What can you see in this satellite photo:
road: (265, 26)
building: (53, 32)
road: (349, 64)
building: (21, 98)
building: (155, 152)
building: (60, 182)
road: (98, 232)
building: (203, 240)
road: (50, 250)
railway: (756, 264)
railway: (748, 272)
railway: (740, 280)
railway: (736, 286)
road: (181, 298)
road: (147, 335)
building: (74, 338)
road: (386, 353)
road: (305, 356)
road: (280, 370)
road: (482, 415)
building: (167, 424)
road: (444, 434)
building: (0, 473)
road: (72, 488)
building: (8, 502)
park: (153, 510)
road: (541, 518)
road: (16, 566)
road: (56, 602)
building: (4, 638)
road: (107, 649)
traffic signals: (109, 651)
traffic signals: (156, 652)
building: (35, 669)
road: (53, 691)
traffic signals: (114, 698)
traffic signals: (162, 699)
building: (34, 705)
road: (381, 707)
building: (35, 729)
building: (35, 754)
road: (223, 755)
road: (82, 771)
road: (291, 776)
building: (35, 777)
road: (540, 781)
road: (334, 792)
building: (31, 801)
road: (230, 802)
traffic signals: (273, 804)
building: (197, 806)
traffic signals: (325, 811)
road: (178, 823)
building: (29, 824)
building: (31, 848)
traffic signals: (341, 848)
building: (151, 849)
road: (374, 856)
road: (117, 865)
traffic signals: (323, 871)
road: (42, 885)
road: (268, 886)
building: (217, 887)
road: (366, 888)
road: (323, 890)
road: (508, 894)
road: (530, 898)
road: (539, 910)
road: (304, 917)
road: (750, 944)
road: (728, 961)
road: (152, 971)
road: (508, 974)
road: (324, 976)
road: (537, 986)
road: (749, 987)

---

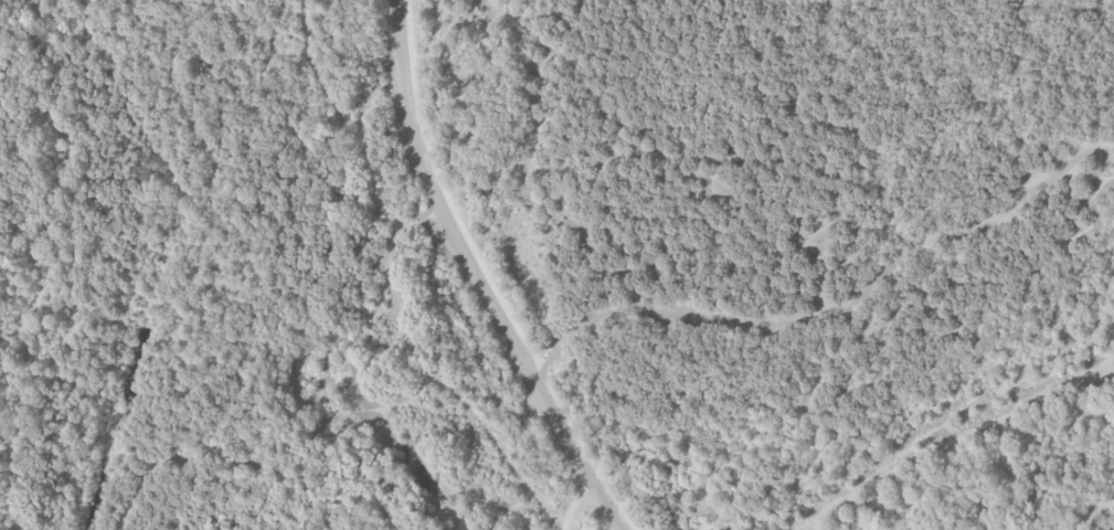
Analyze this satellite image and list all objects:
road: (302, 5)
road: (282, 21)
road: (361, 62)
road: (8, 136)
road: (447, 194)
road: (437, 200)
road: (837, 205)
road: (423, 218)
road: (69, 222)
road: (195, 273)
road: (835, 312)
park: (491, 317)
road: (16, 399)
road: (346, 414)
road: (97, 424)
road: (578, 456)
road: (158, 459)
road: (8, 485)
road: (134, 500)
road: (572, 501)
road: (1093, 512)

== PROBLEM TO SOLVE ==
Go through the data and copy every line that includes "satellite".

== ANSWER FOR THE TASK ==
What can you see in this satellite photo:
Analyze this satellite image and list all objects:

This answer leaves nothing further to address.